**Provided material:**

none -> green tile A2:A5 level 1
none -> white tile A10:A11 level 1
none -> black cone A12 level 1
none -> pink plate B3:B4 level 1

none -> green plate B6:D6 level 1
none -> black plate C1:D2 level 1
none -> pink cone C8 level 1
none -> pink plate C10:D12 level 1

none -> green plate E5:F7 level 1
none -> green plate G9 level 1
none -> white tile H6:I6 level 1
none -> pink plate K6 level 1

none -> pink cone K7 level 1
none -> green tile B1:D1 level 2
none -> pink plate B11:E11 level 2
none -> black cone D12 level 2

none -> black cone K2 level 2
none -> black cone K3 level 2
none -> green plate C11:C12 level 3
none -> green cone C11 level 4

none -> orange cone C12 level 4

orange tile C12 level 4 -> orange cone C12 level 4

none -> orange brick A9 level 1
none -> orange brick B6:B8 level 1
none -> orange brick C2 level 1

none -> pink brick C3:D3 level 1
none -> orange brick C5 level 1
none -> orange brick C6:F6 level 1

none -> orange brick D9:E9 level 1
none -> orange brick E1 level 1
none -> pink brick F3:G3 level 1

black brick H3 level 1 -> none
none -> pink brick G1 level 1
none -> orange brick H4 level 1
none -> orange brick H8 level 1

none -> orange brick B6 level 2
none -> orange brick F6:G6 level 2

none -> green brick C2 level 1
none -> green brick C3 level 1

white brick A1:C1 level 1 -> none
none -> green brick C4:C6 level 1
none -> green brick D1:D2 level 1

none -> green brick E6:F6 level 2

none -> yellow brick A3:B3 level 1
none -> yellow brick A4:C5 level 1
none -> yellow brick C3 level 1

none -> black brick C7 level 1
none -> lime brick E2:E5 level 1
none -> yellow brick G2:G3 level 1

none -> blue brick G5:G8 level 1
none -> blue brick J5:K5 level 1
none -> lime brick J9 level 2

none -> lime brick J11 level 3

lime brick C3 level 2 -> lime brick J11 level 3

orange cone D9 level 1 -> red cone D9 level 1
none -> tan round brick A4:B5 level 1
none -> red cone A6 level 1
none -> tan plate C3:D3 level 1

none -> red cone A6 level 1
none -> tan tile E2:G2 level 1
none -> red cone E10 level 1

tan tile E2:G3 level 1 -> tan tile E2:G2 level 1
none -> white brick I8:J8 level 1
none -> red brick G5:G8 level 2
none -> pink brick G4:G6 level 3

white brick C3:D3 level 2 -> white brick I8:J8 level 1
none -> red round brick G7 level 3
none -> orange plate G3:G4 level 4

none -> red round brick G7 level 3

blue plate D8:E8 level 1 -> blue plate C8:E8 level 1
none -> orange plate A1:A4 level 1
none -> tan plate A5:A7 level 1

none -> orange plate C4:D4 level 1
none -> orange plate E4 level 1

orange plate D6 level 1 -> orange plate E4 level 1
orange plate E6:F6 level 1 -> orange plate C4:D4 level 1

**Directions for this task:** Those lines from the one with "none -> green brick C3 level 1" through the last line of the material above are to be retyped exactly, with nothing else.

**Solution below:**
none -> green brick C3 level 1

white brick A1:C1 level 1 -> none
none -> green brick C4:C6 level 1
none -> green brick D1:D2 level 1

none -> green brick E6:F6 level 2

none -> yellow brick A3:B3 level 1
none -> yellow brick A4:C5 level 1
none -> yellow brick C3 level 1

none -> black brick C7 level 1
none -> lime brick E2:E5 level 1
none -> yellow brick G2:G3 level 1

none -> blue brick G5:G8 level 1
none -> blue brick J5:K5 level 1
none -> lime brick J9 level 2

none -> lime brick J11 level 3

lime brick C3 level 2 -> lime brick J11 level 3

orange cone D9 level 1 -> red cone D9 level 1
none -> tan round brick A4:B5 level 1
none -> red cone A6 level 1
none -> tan plate C3:D3 level 1

none -> red cone A6 level 1
none -> tan tile E2:G2 level 1
none -> red cone E10 level 1

tan tile E2:G3 level 1 -> tan tile E2:G2 level 1
none -> white brick I8:J8 level 1
none -> red brick G5:G8 level 2
none -> pink brick G4:G6 level 3

white brick C3:D3 level 2 -> white brick I8:J8 level 1
none -> red round brick G7 level 3
none -> orange plate G3:G4 level 4

none -> red round brick G7 level 3

blue plate D8:E8 level 1 -> blue plate C8:E8 level 1
none -> orange plate A1:A4 level 1
none -> tan plate A5:A7 level 1

none -> orange plate C4:D4 level 1
none -> orange plate E4 level 1

orange plate D6 level 1 -> orange plate E4 level 1
orange plate E6:F6 level 1 -> orange plate C4:D4 level 1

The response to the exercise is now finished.